Data excerpts:
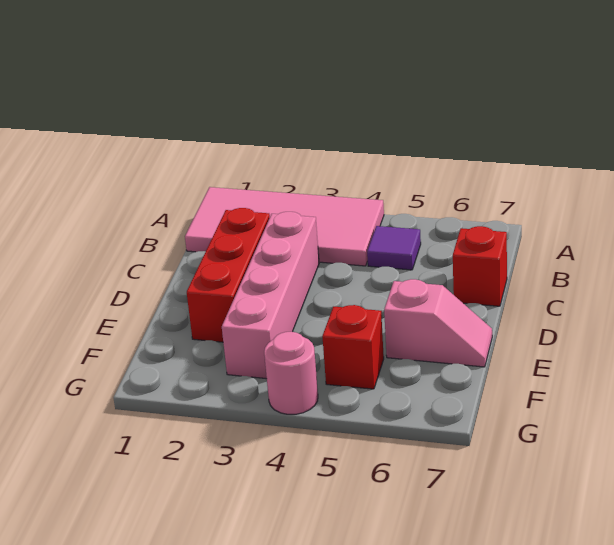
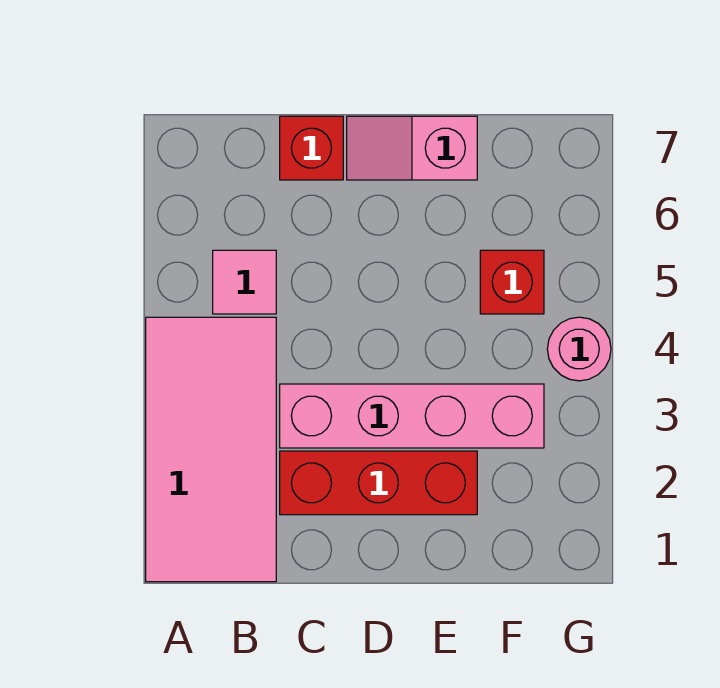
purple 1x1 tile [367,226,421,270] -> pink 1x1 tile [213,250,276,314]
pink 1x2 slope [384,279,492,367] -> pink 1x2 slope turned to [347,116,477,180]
---
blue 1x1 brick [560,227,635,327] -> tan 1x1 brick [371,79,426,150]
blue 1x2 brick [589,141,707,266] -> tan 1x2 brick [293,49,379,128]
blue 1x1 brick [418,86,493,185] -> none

Try it: Quote the listing above, but only from the line that shows "blue 1x2 brick" through the line that shows "blue 1x1 brick [418,86,493,185] -> none".

Task solution:
blue 1x2 brick [589,141,707,266] -> tan 1x2 brick [293,49,379,128]
blue 1x1 brick [418,86,493,185] -> none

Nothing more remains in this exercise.